→ **MATERIAL PROVIDED**
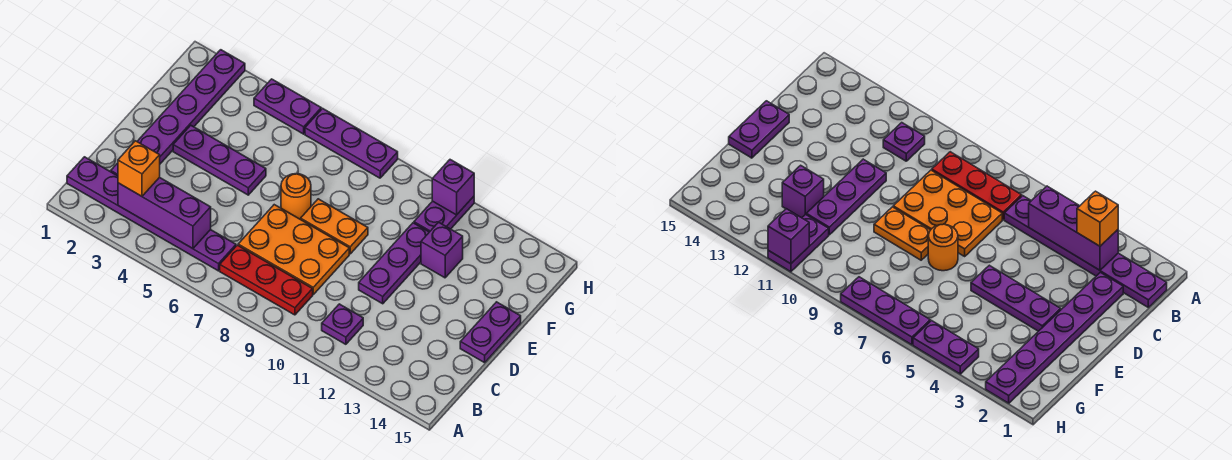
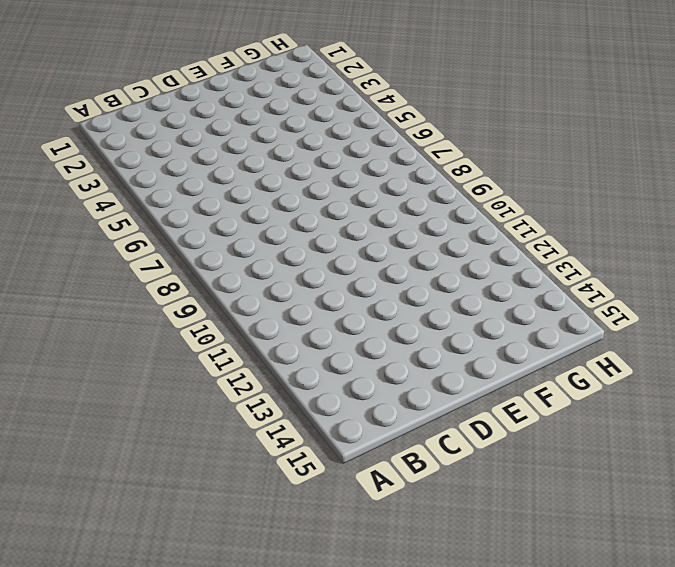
none -> purple plate B1:B6 level 1
none -> red plate B7:B9 level 1
none -> purple plate B11 level 1

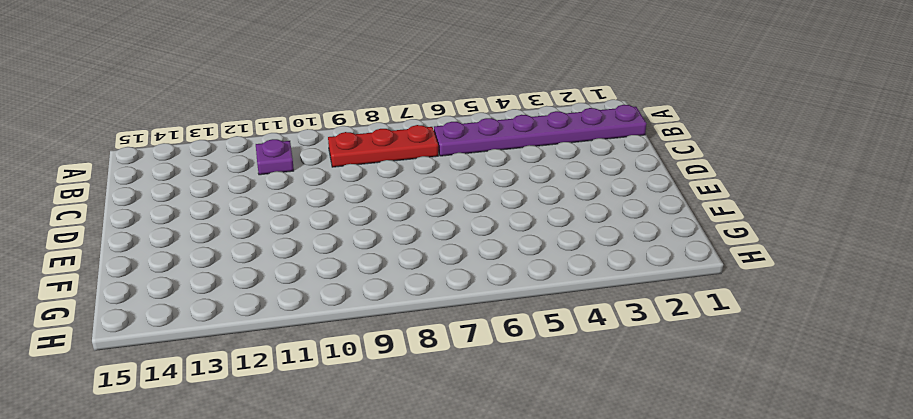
none -> purple plate C2:H2 level 1
none -> orange plate C7:D9 level 1
none -> purple plate D11:F11 level 1

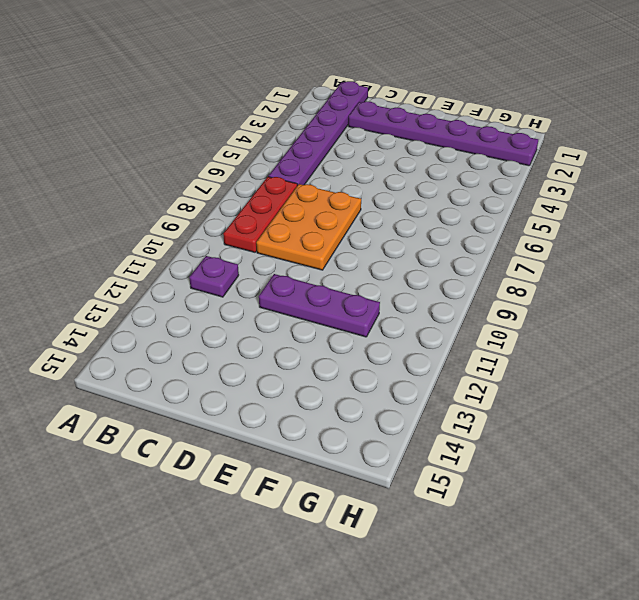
none -> purple plate D15:E15 level 1
none -> purple plate E3:E5 level 1
none -> orange round brick E7 level 1

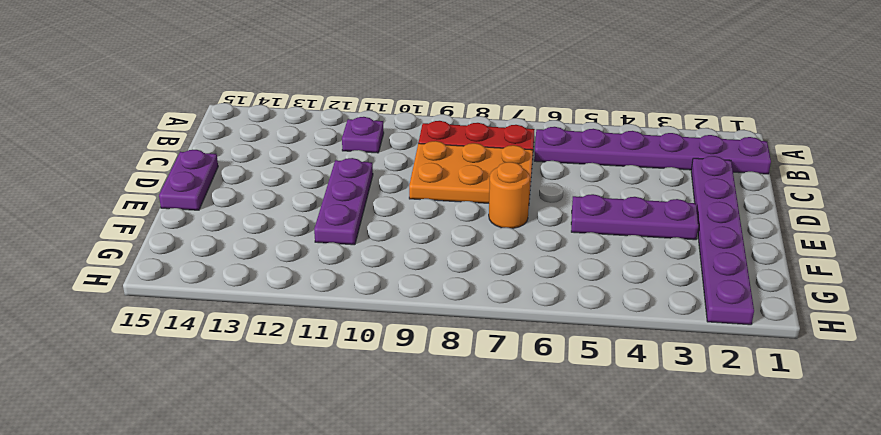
none -> orange plate E8:E9 level 1
none -> purple brick F12 level 1
none -> purple plate G11:H11 level 1

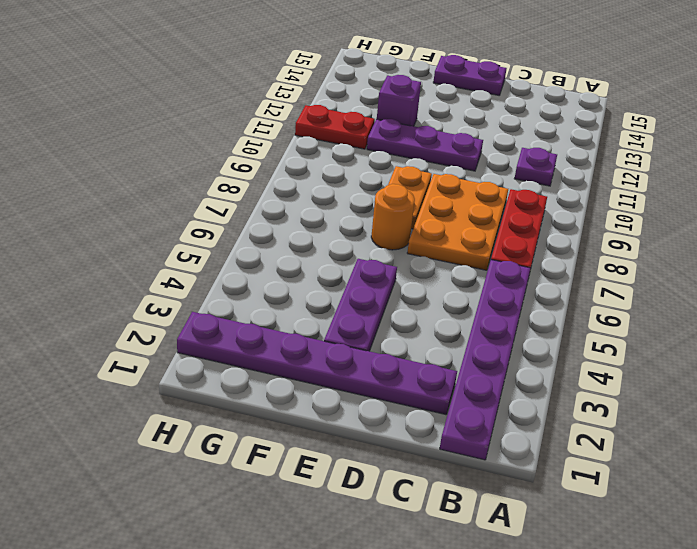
red plate G11:H11 level 1 -> purple plate G11:H11 level 1
none -> purple plate H4:H5 level 1
none -> purple plate H6:H8 level 1
none -> purple brick B3:B5 level 2

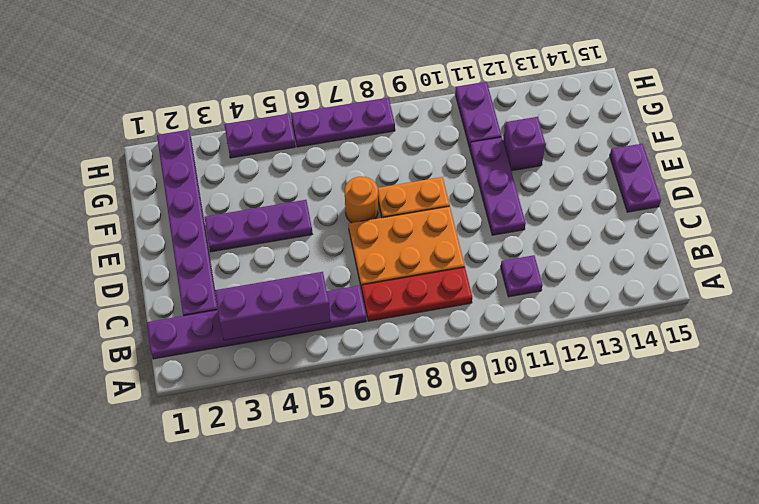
none -> purple brick H11 level 2
none -> orange brick B3 level 3

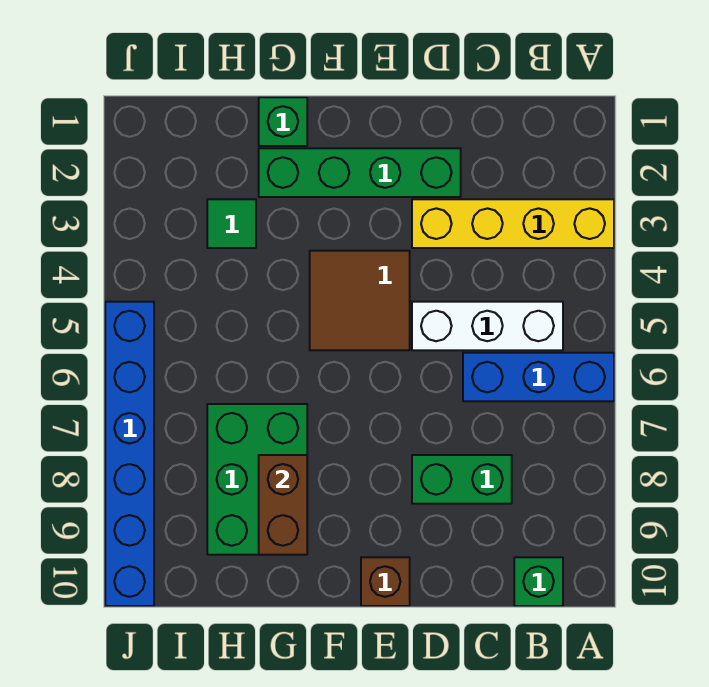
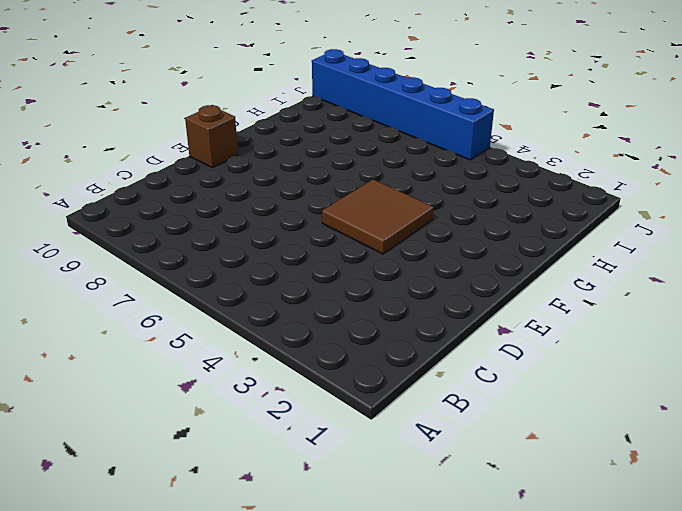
none -> yellow brick A3:D3 level 1
none -> blue brick A6:C6 level 1
none -> white brick B5:D5 level 1

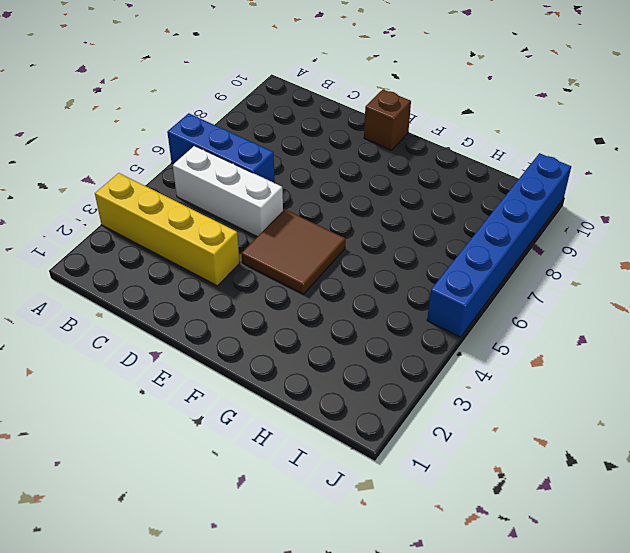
none -> green brick B10 level 1
none -> green brick C8:D8 level 1
none -> green brick D2:G2 level 1

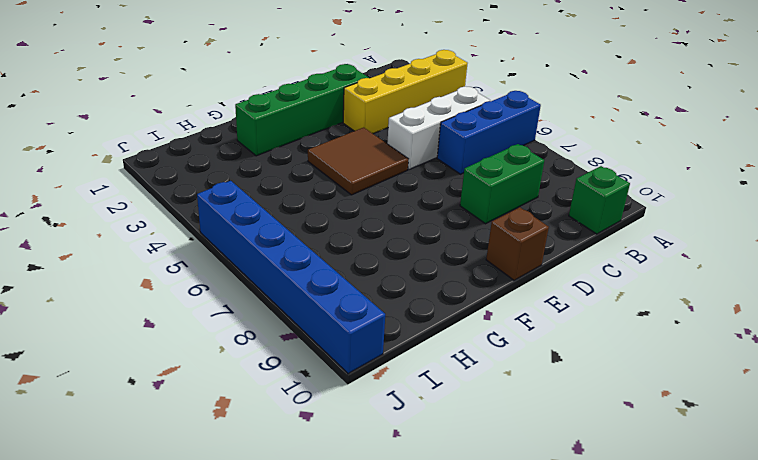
none -> green brick G1 level 1
none -> green brick G7:H9 level 1
none -> green tile H3 level 1

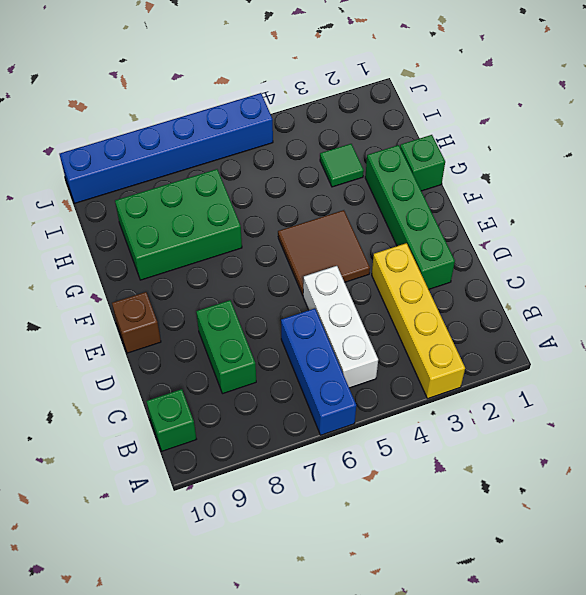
none -> brown brick G8:G9 level 2

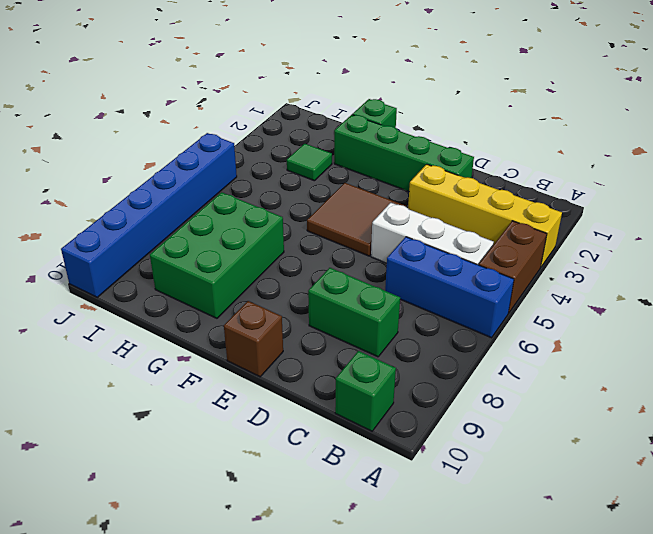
brown brick A4:A5 level 1 -> brown brick G8:G9 level 2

→ **YOUR INSTRUCTIONS**
An exact transcription of the records above is needed, with no pictures included.

→ **TASK RESPONSE**
none -> purple plate B1:B6 level 1
none -> red plate B7:B9 level 1
none -> purple plate B11 level 1

none -> purple plate C2:H2 level 1
none -> orange plate C7:D9 level 1
none -> purple plate D11:F11 level 1

none -> purple plate D15:E15 level 1
none -> purple plate E3:E5 level 1
none -> orange round brick E7 level 1

none -> orange plate E8:E9 level 1
none -> purple brick F12 level 1
none -> purple plate G11:H11 level 1

red plate G11:H11 level 1 -> purple plate G11:H11 level 1
none -> purple plate H4:H5 level 1
none -> purple plate H6:H8 level 1
none -> purple brick B3:B5 level 2

none -> purple brick H11 level 2
none -> orange brick B3 level 3

none -> yellow brick A3:D3 level 1
none -> blue brick A6:C6 level 1
none -> white brick B5:D5 level 1

none -> green brick B10 level 1
none -> green brick C8:D8 level 1
none -> green brick D2:G2 level 1

none -> green brick G1 level 1
none -> green brick G7:H9 level 1
none -> green tile H3 level 1

none -> brown brick G8:G9 level 2

brown brick A4:A5 level 1 -> brown brick G8:G9 level 2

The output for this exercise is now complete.